→ **About this task**:
A faithful transcript of all the lines below, with no pictures, is the goal here.

→ **Entries provided**:
────

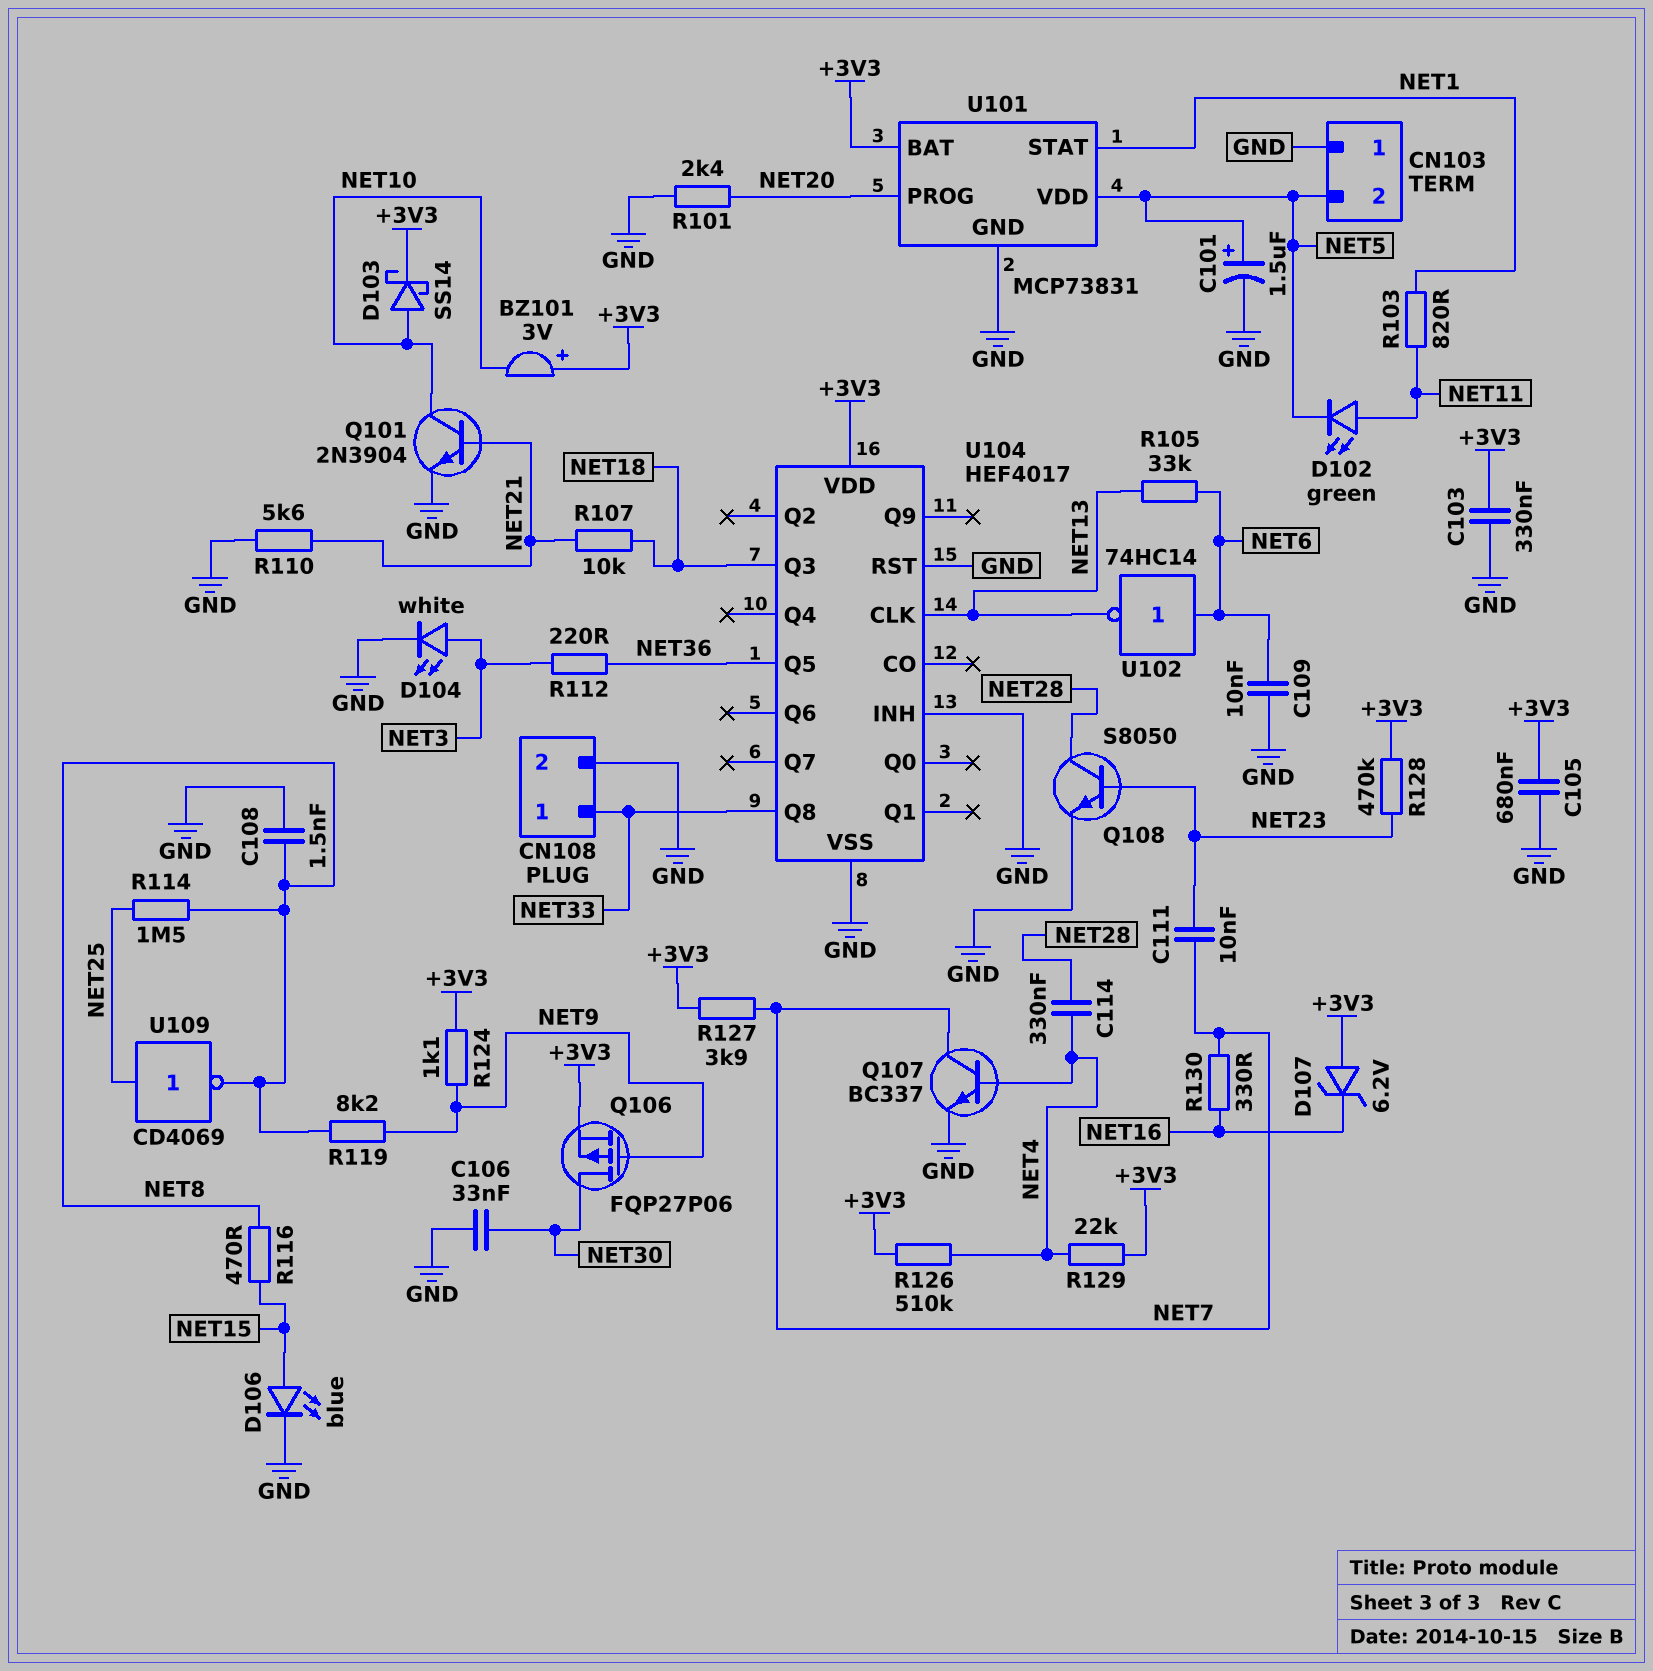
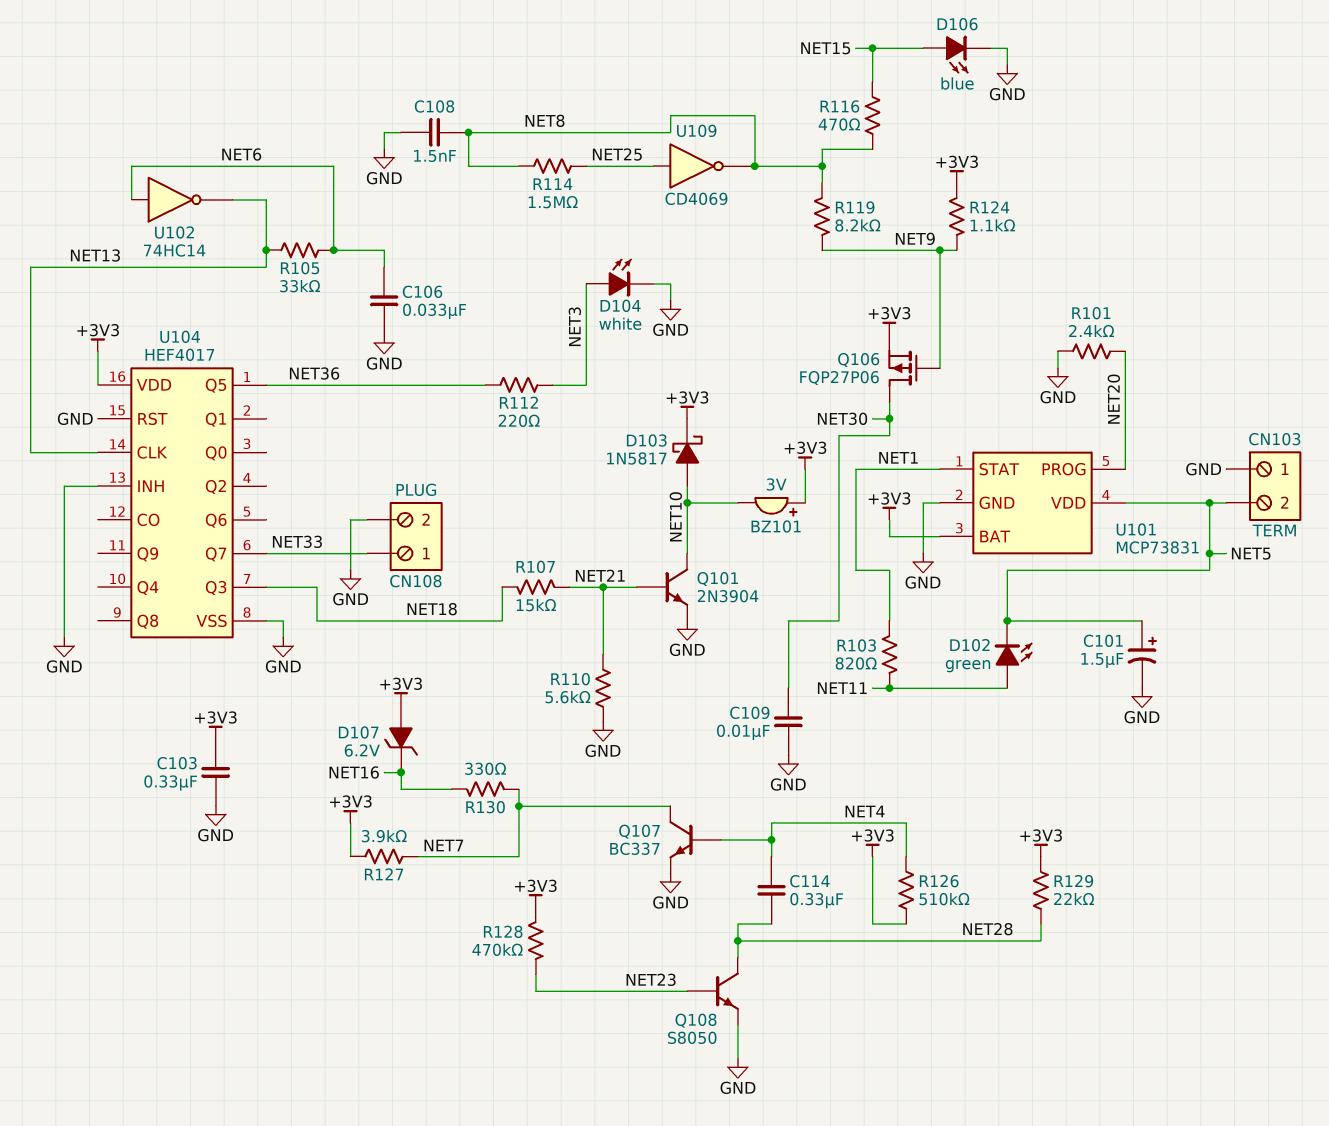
C105: 680nF (+3V3, GND) -> none
C106: 33nF (GND, NET30) -> 33nF (GND, NET6)
C109: 10nF (GND, NET6) -> 10nF (GND, NET30)
C111: 10nF (NET7, NET23) -> none
D103: schottky SS14 (A NET10, K +3V3) -> schottky 1N5817 (A NET10, K +3V3)
R107: 10k (NET18, NET21) -> 15k (NET18, NET21)
R129: 22k (+3V3, NET4) -> 22k (+3V3, NET28)
U104 pin Q7: none -> NET33
U104 pin Q8: NET33 -> none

────

→ **Answer section**:
C105: 680nF (+3V3, GND) -> none
C106: 33nF (GND, NET30) -> 33nF (GND, NET6)
C109: 10nF (GND, NET6) -> 10nF (GND, NET30)
C111: 10nF (NET7, NET23) -> none
D103: schottky SS14 (A NET10, K +3V3) -> schottky 1N5817 (A NET10, K +3V3)
R107: 10k (NET18, NET21) -> 15k (NET18, NET21)
R129: 22k (+3V3, NET4) -> 22k (+3V3, NET28)
U104 pin Q7: none -> NET33
U104 pin Q8: NET33 -> none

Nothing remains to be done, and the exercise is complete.